**Task description**
If a line in the data contains "none", copy it out.

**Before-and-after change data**
Segment Open

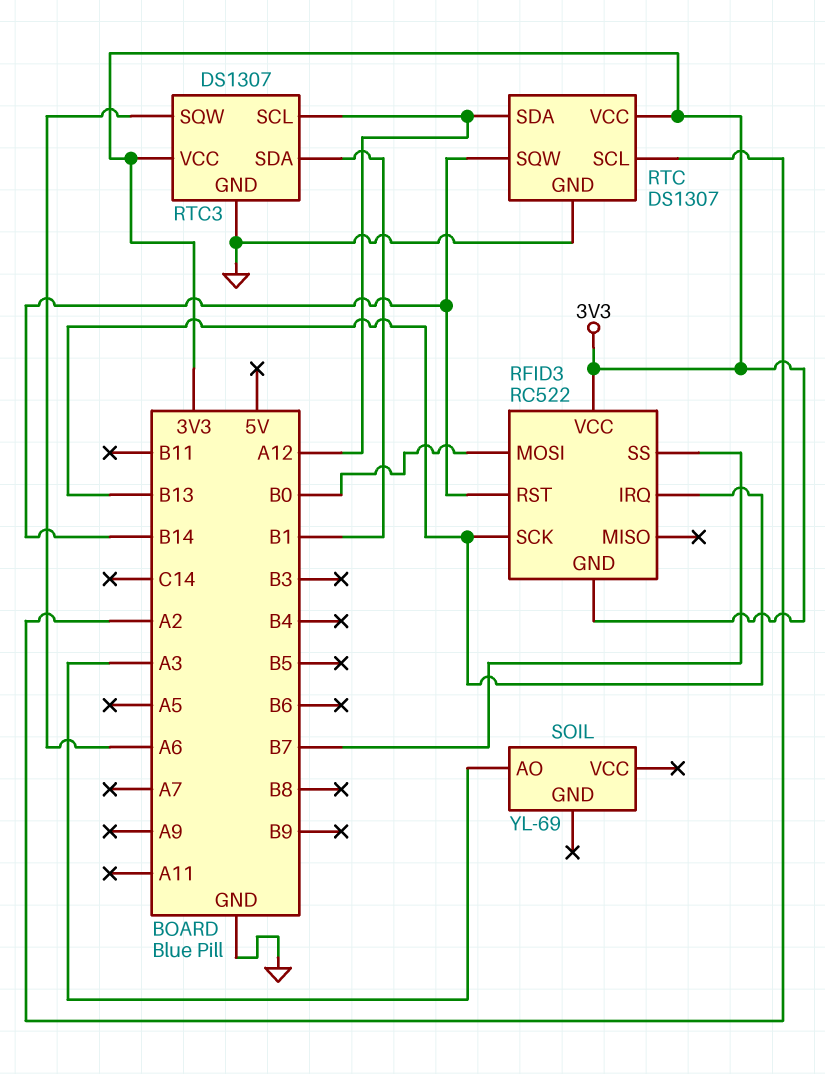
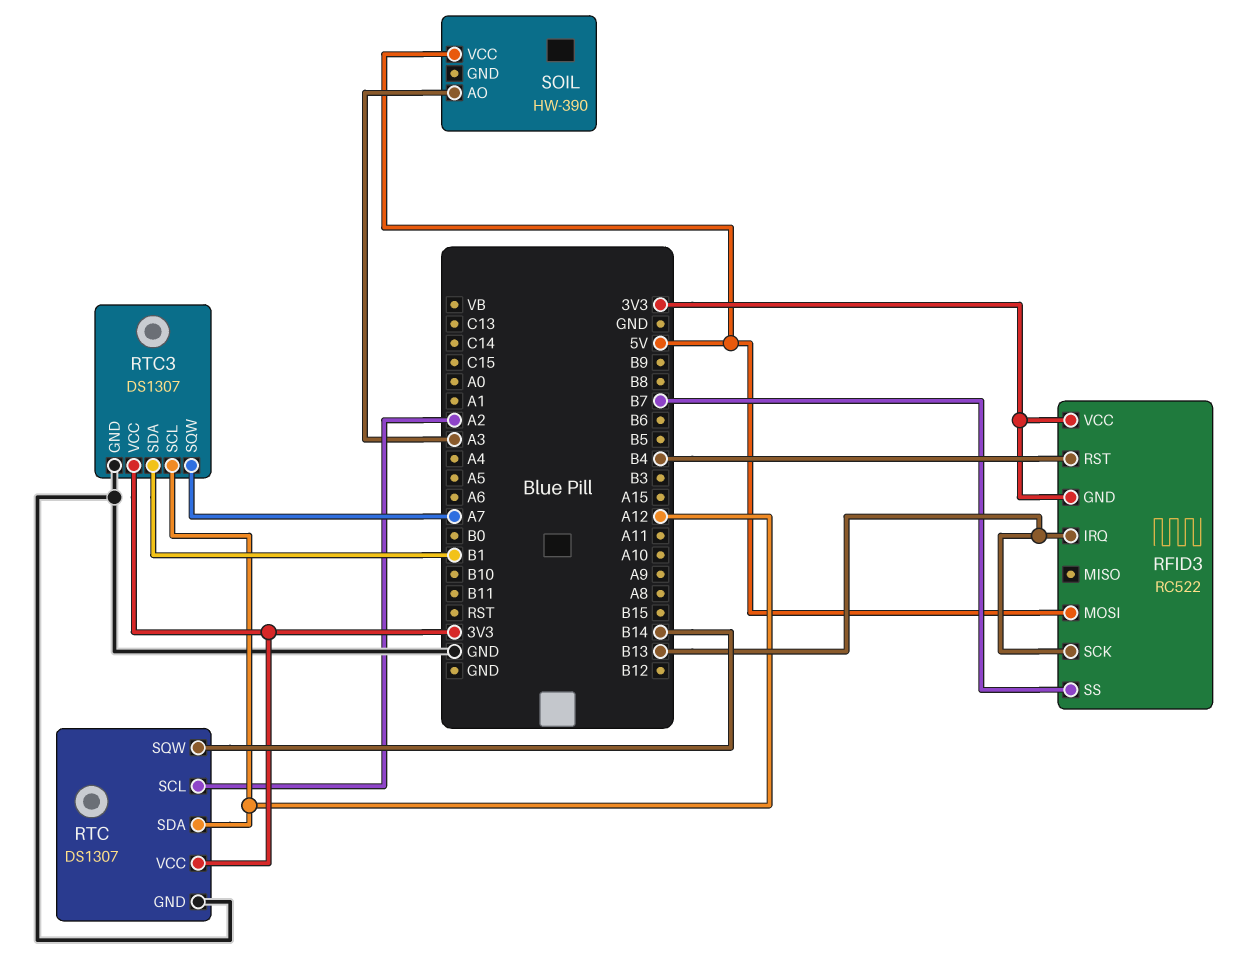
RFID3 pin MOSI: B0 -> 5V
RFID3 pin RST: B14 -> B4
RTC3 pin SQW: A6 -> A7
SOIL: YL-69 -> HW-390
SOIL pin VCC: none -> 5V

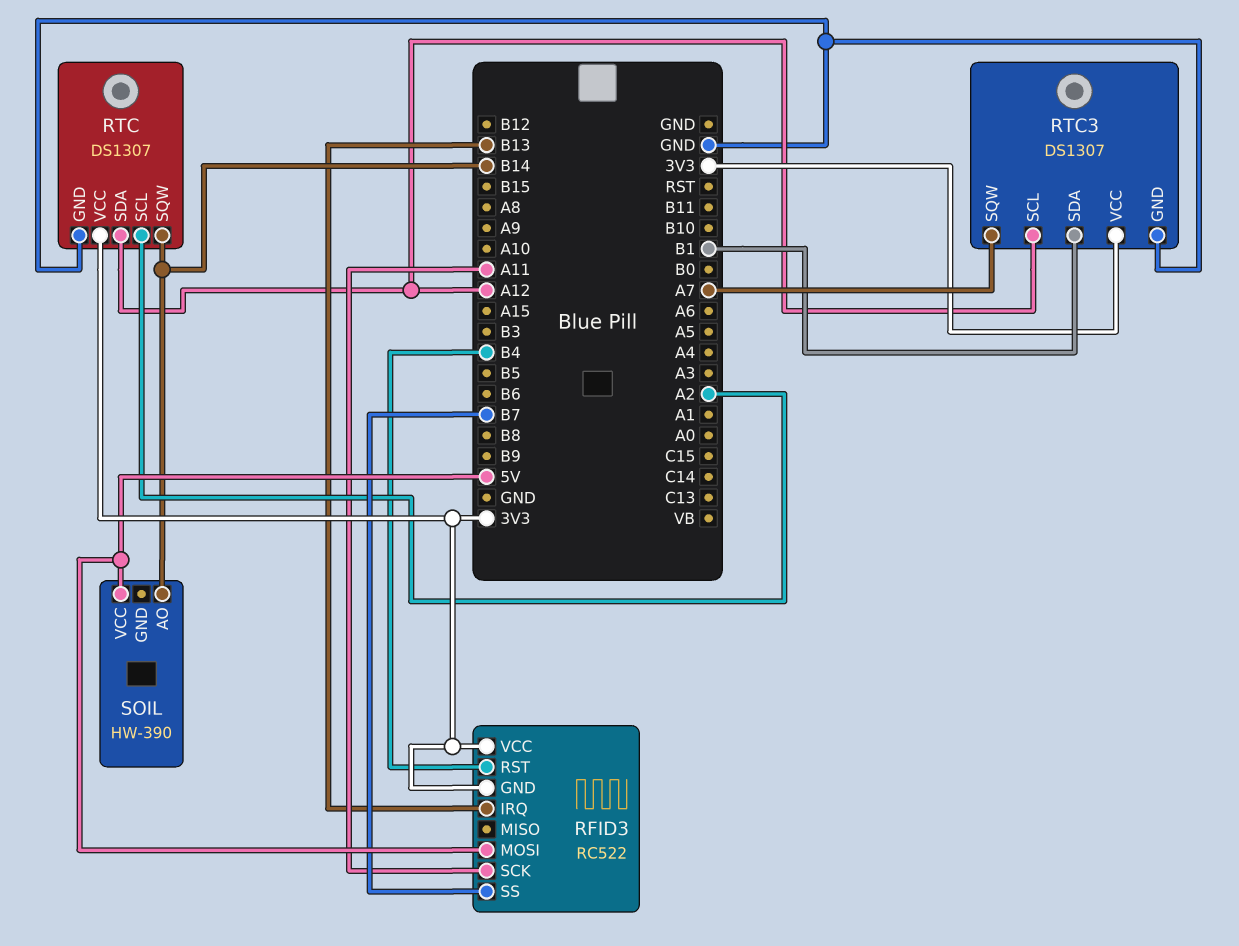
RFID3 pin SCK: B13 -> A11
SOIL pin AO: A3 -> B14

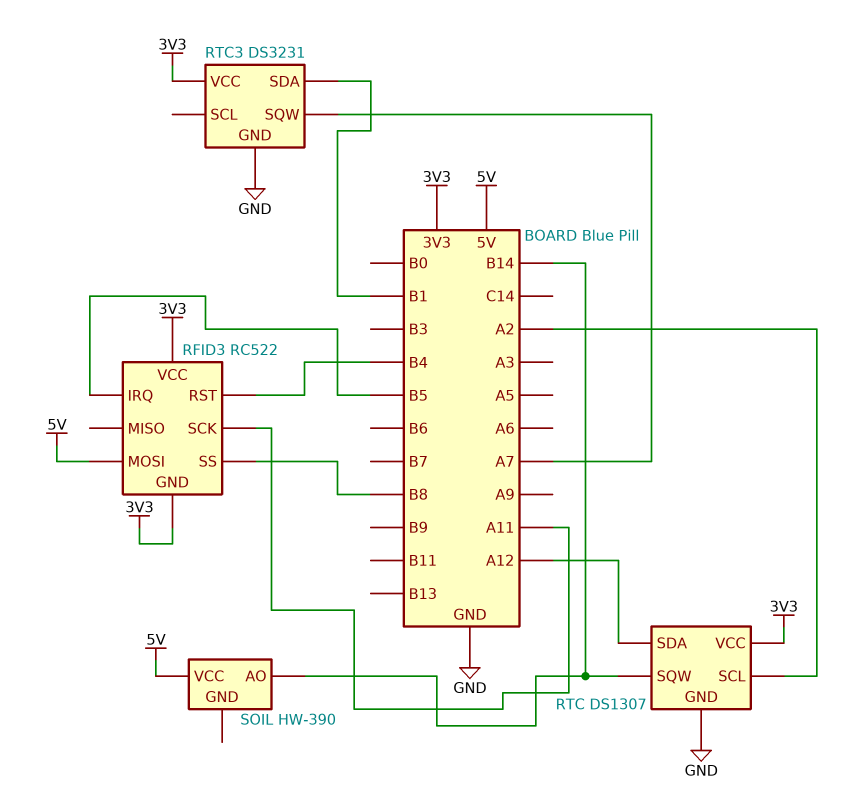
RFID3 pin IRQ: B13 -> B5
RFID3 pin SS: B7 -> B8
RTC3: DS1307 -> DS3231
RTC3 pin SCL: A12 -> none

Segment Closed

**Written solution**
SOIL pin VCC: none -> 5V
RTC3 pin SCL: A12 -> none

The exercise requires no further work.